Required action = Copy the records below exactly, omitting any pictures they contain.

***** Exercise material *****

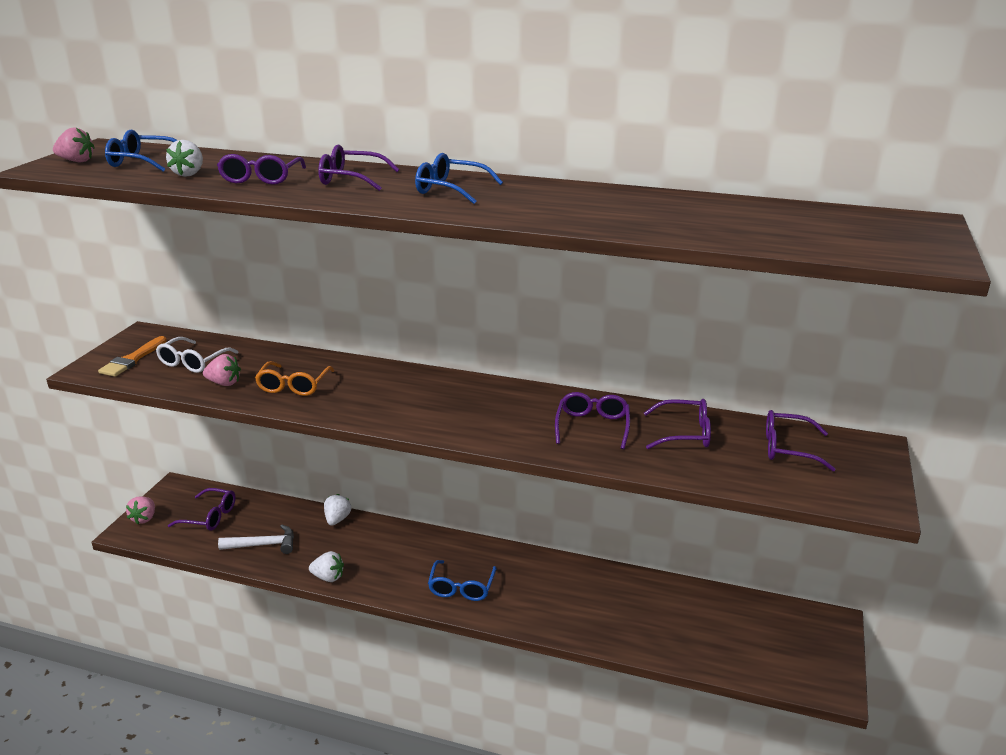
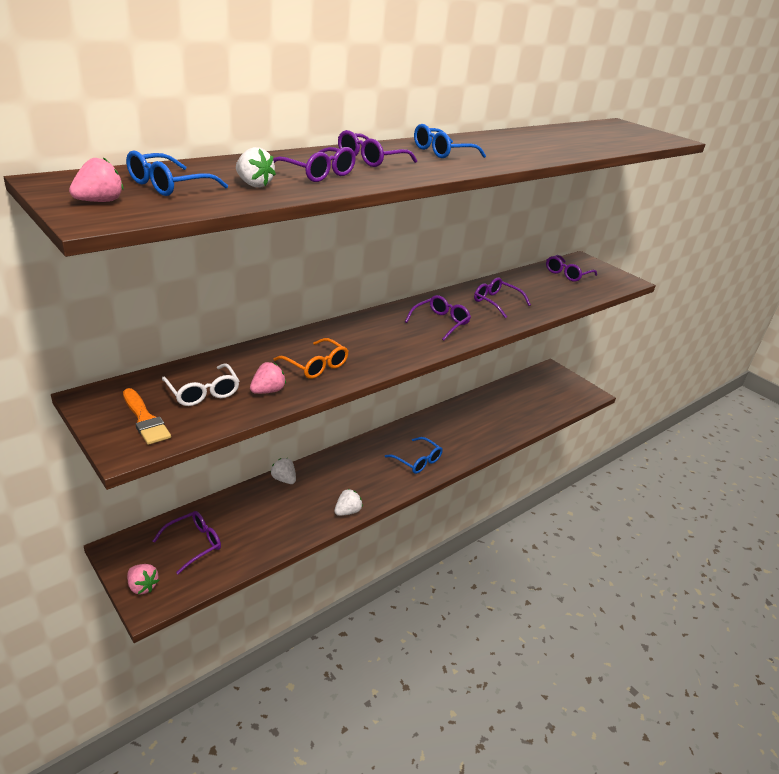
camera: 60 degrees left, 5 degrees up
white hammer [218,525,294,554] -> none
purple glasses [644,399,711,449] -> purple glasses moved to [405,295,471,341]

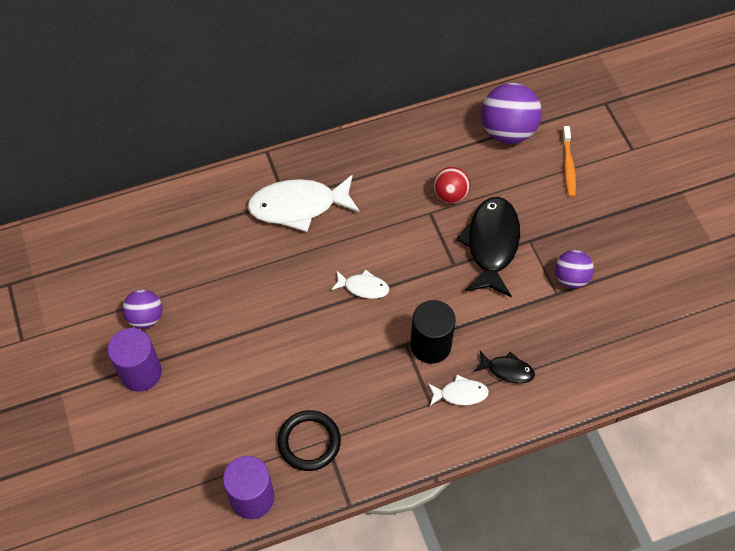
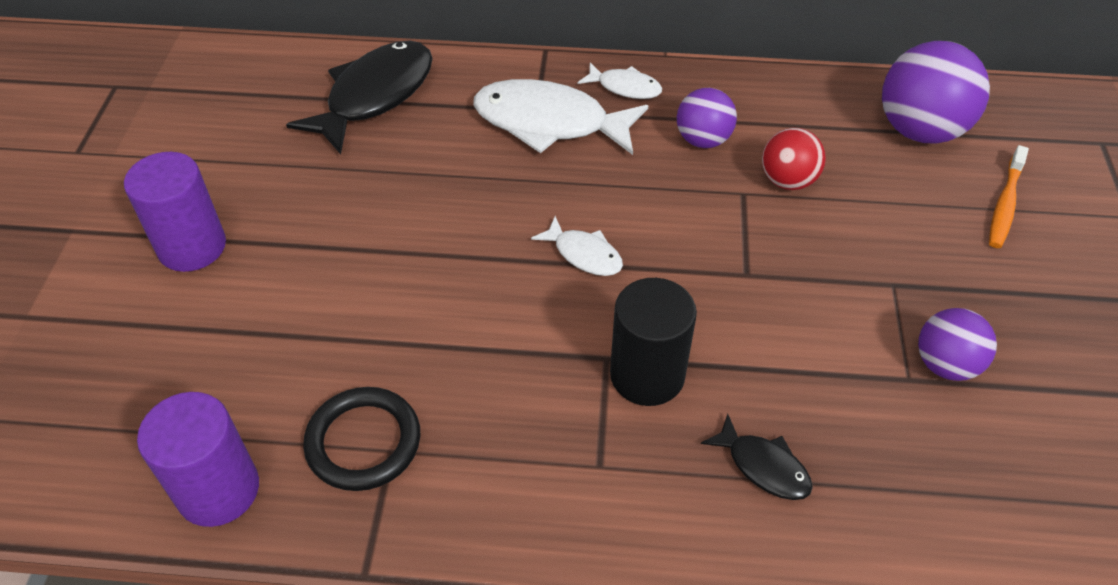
camera: 25 degrees right, 10 degrees down
purple ball [122,289,162,329] -> purple ball moved to [677,88,737,148]
white fish [428,375,489,406] -> white fish moved to [578,63,662,99]
black fish [456,197,520,297] -> black fish moved to [286,41,433,154]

*****

Problem solution =
camera: 60 degrees left, 5 degrees up
white hammer [218,525,294,554] -> none
purple glasses [644,399,711,449] -> purple glasses moved to [405,295,471,341]

camera: 25 degrees right, 10 degrees down
purple ball [122,289,162,329] -> purple ball moved to [677,88,737,148]
white fish [428,375,489,406] -> white fish moved to [578,63,662,99]
black fish [456,197,520,297] -> black fish moved to [286,41,433,154]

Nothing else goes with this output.